[ABOUT THIS EXERCISE]
Copy out the listing that follows, exactly, without its pictures.

[DATA PROVIDED]
************

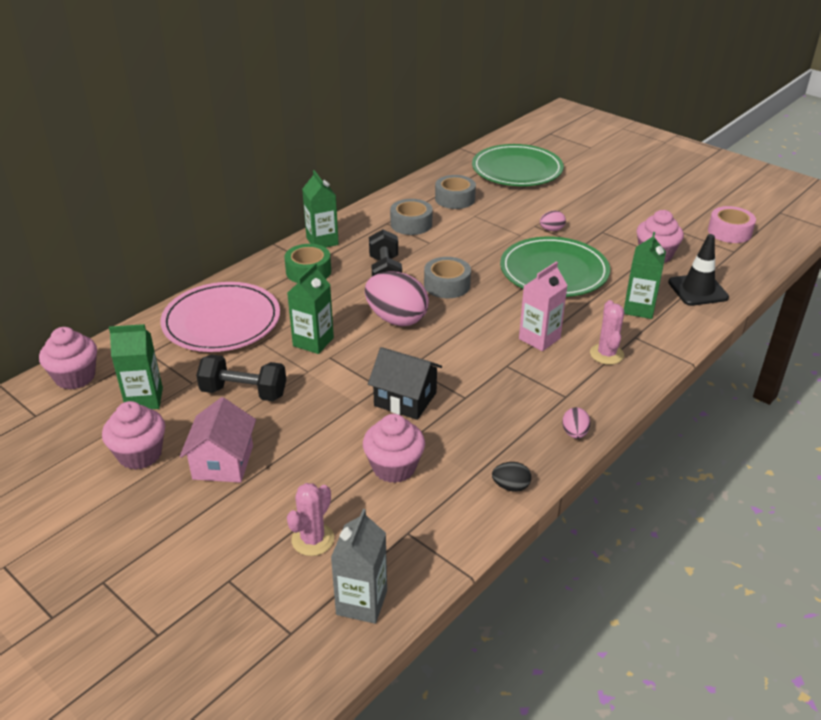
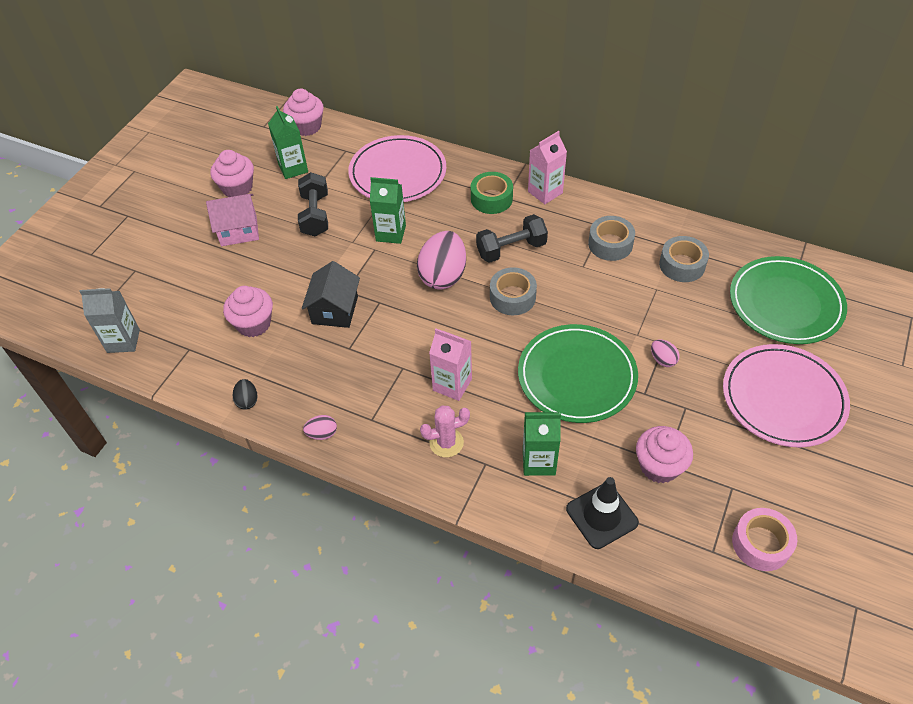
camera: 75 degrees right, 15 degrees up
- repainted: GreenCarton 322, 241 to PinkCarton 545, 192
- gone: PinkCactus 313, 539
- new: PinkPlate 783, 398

************

[OUTPUT FOR THIS EXERCISE]
camera: 75 degrees right, 15 degrees up
- repainted: GreenCarton 322, 241 to PinkCarton 545, 192
- gone: PinkCactus 313, 539
- new: PinkPlate 783, 398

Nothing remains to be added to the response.